**WHAT IS BEING ASKED**
A faithful copy of each record is required, minus the images.

(Beginning of DATA FOR REVIEW)

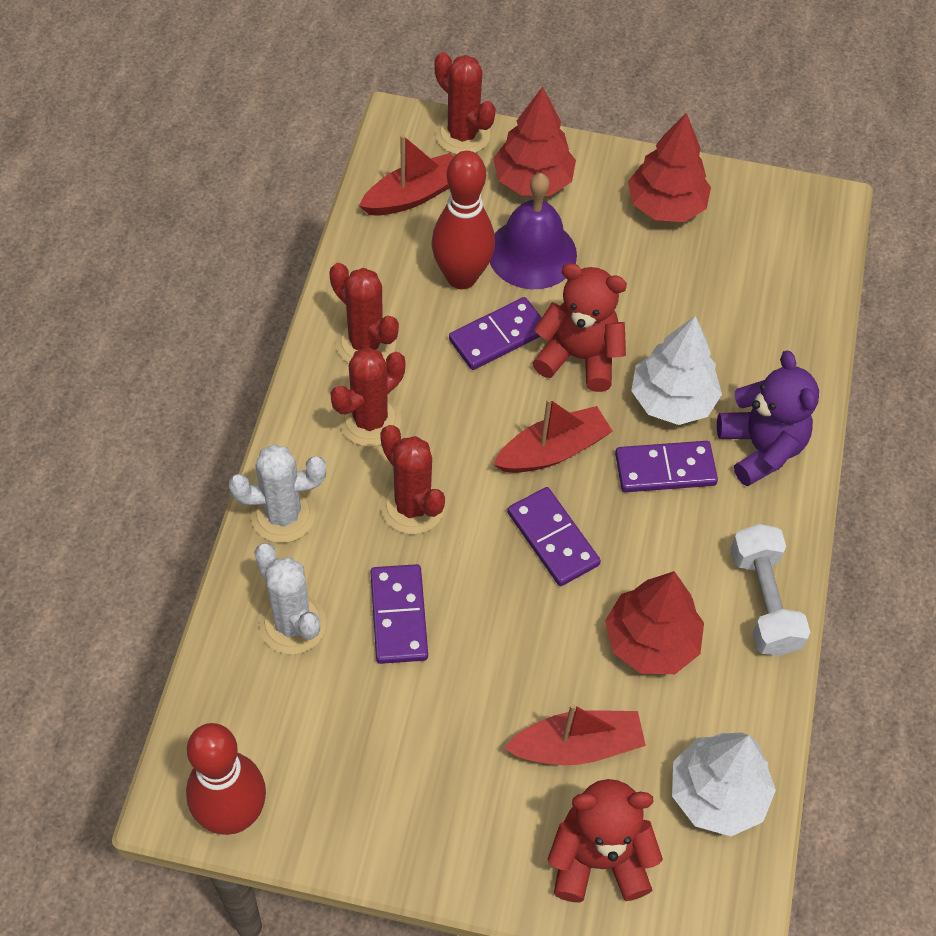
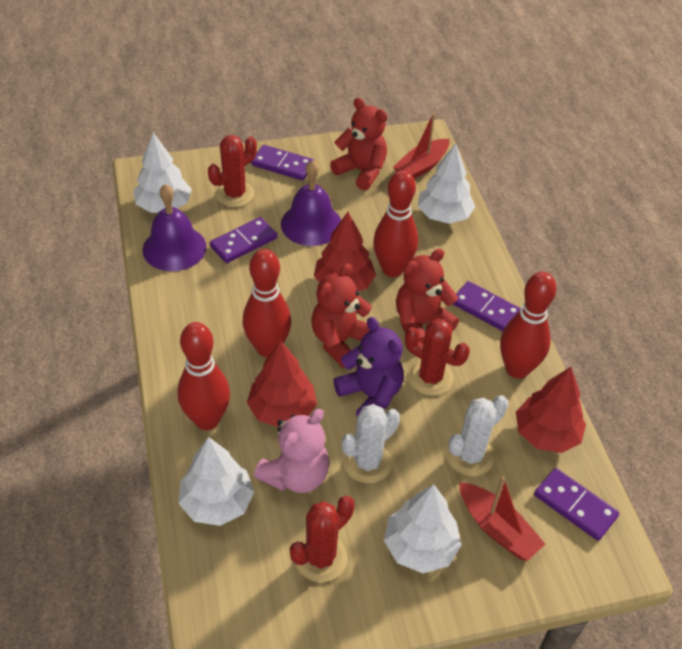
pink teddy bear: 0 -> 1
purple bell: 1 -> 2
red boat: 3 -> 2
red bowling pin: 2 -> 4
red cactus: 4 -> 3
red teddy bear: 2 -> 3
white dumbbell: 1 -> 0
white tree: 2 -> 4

(End of DATA FOR REVIEW)

**OUTPUT BELOW**
pink teddy bear: 0 -> 1
purple bell: 1 -> 2
red boat: 3 -> 2
red bowling pin: 2 -> 4
red cactus: 4 -> 3
red teddy bear: 2 -> 3
white dumbbell: 1 -> 0
white tree: 2 -> 4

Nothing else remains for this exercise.